_Directions for this task_
Pictures are to be dropped. Everything else in the listing gets copied exactly.

···

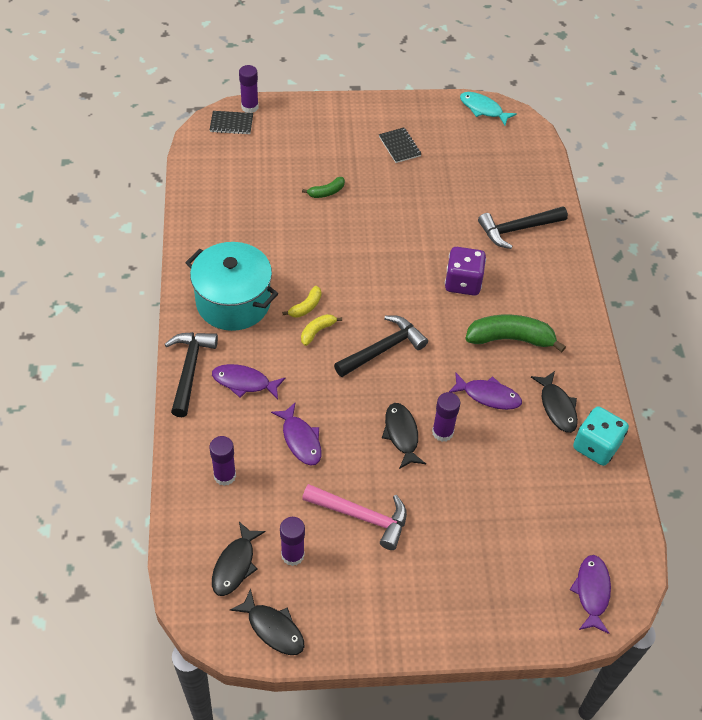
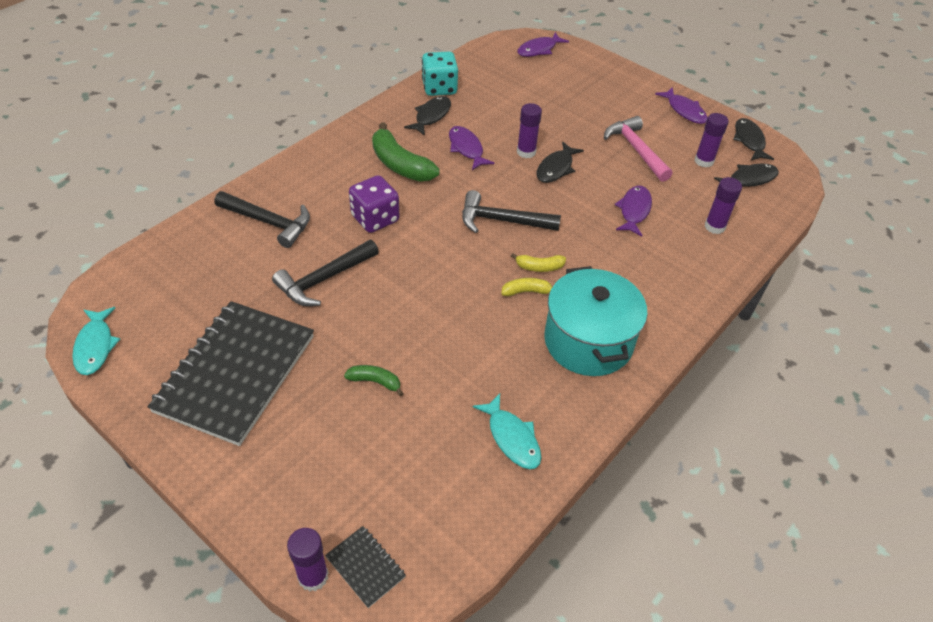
camera: 135 degrees left, 5 degrees down
black hammer [165,332,218,417] -> black hammer moved to [272,240,379,306]
purple fish [212,364,286,399] -> purple fish moved to [655,87,708,124]
black notebook [379,128,421,163] -> black notebook [147,301,314,446], size x2.46
none -> turquoise fish [473,393,541,469]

···

_Solution to this problem_
camera: 135 degrees left, 5 degrees down
black hammer [165,332,218,417] -> black hammer moved to [272,240,379,306]
purple fish [212,364,286,399] -> purple fish moved to [655,87,708,124]
black notebook [379,128,421,163] -> black notebook [147,301,314,446], size x2.46
none -> turquoise fish [473,393,541,469]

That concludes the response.